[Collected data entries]
******
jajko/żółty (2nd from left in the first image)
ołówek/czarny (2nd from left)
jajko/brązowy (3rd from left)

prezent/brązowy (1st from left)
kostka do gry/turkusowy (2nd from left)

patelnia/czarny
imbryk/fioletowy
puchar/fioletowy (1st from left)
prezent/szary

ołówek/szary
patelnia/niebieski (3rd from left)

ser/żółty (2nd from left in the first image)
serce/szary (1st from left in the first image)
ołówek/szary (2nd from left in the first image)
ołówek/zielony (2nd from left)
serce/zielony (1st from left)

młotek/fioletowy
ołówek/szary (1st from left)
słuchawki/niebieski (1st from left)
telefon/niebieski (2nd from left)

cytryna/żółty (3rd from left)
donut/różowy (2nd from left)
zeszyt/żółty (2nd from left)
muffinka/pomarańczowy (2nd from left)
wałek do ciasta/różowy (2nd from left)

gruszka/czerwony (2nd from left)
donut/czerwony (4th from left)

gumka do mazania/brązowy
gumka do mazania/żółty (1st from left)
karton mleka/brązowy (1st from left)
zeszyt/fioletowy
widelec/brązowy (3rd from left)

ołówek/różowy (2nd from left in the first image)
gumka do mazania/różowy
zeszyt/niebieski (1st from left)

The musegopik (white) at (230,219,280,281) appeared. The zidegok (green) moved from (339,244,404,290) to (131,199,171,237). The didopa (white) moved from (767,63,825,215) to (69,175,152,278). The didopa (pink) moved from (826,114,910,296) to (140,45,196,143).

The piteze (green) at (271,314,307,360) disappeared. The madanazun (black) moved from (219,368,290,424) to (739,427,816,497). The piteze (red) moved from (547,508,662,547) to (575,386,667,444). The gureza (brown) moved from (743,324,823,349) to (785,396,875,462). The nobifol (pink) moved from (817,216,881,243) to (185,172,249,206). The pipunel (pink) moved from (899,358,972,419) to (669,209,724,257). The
******
PROBLEM TO SOLVE: Your response must contain all of the records, copied exactly.

EXERCISE RESULT:
jajko/żółty (2nd from left in the first image)
ołówek/czarny (2nd from left)
jajko/brązowy (3rd from left)

prezent/brązowy (1st from left)
kostka do gry/turkusowy (2nd from left)

patelnia/czarny
imbryk/fioletowy
puchar/fioletowy (1st from left)
prezent/szary

ołówek/szary
patelnia/niebieski (3rd from left)

ser/żółty (2nd from left in the first image)
serce/szary (1st from left in the first image)
ołówek/szary (2nd from left in the first image)
ołówek/zielony (2nd from left)
serce/zielony (1st from left)

młotek/fioletowy
ołówek/szary (1st from left)
słuchawki/niebieski (1st from left)
telefon/niebieski (2nd from left)

cytryna/żółty (3rd from left)
donut/różowy (2nd from left)
zeszyt/żółty (2nd from left)
muffinka/pomarańczowy (2nd from left)
wałek do ciasta/różowy (2nd from left)

gruszka/czerwony (2nd from left)
donut/czerwony (4th from left)

gumka do mazania/brązowy
gumka do mazania/żółty (1st from left)
karton mleka/brązowy (1st from left)
zeszyt/fioletowy
widelec/brązowy (3rd from left)

ołówek/różowy (2nd from left in the first image)
gumka do mazania/różowy
zeszyt/niebieski (1st from left)

The musegopik (white) at (230,219,280,281) appeared. The zidegok (green) moved from (339,244,404,290) to (131,199,171,237). The didopa (white) moved from (767,63,825,215) to (69,175,152,278). The didopa (pink) moved from (826,114,910,296) to (140,45,196,143).

The piteze (green) at (271,314,307,360) disappeared. The madanazun (black) moved from (219,368,290,424) to (739,427,816,497). The piteze (red) moved from (547,508,662,547) to (575,386,667,444). The gureza (brown) moved from (743,324,823,349) to (785,396,875,462). The nobifol (pink) moved from (817,216,881,243) to (185,172,249,206). The pipunel (pink) moved from (899,358,972,419) to (669,209,724,257). The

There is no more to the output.